* _Data section_
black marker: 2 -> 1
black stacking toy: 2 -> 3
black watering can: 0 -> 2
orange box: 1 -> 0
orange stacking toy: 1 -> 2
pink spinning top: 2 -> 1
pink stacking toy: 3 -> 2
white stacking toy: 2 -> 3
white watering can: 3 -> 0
--
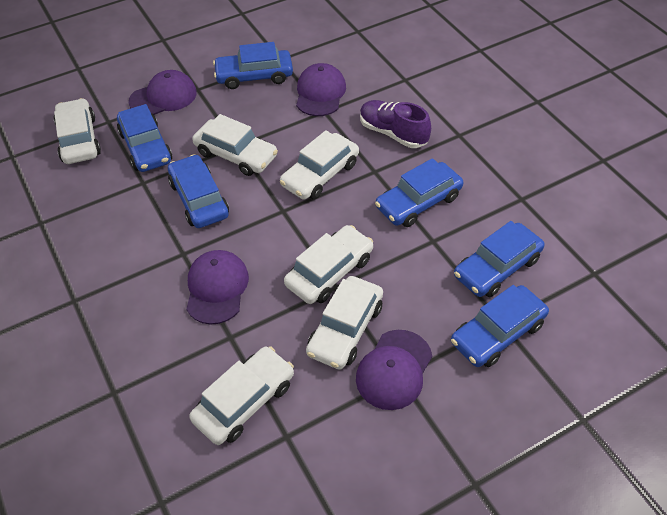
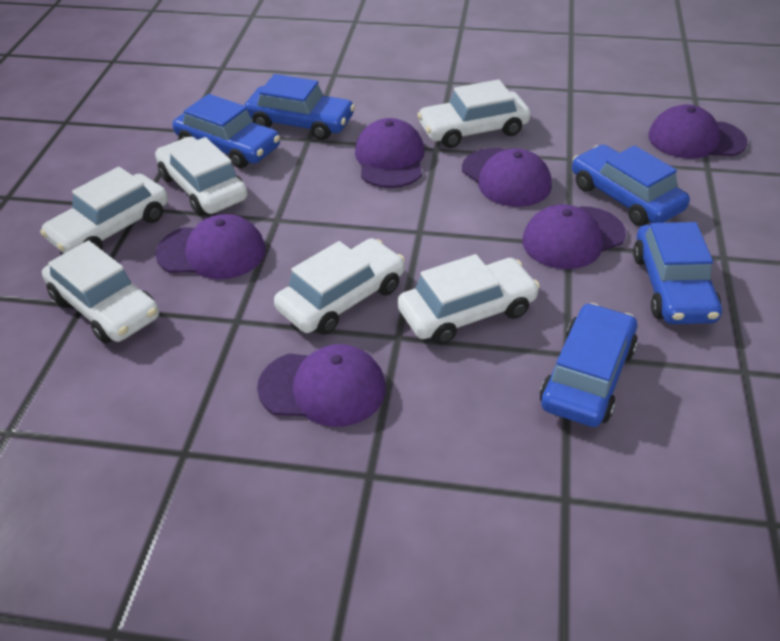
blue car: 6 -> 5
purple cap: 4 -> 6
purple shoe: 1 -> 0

* _Brief_
If a line in the data above holds the word "pink", count it, and give only the final number.

* _Finished exercise_
2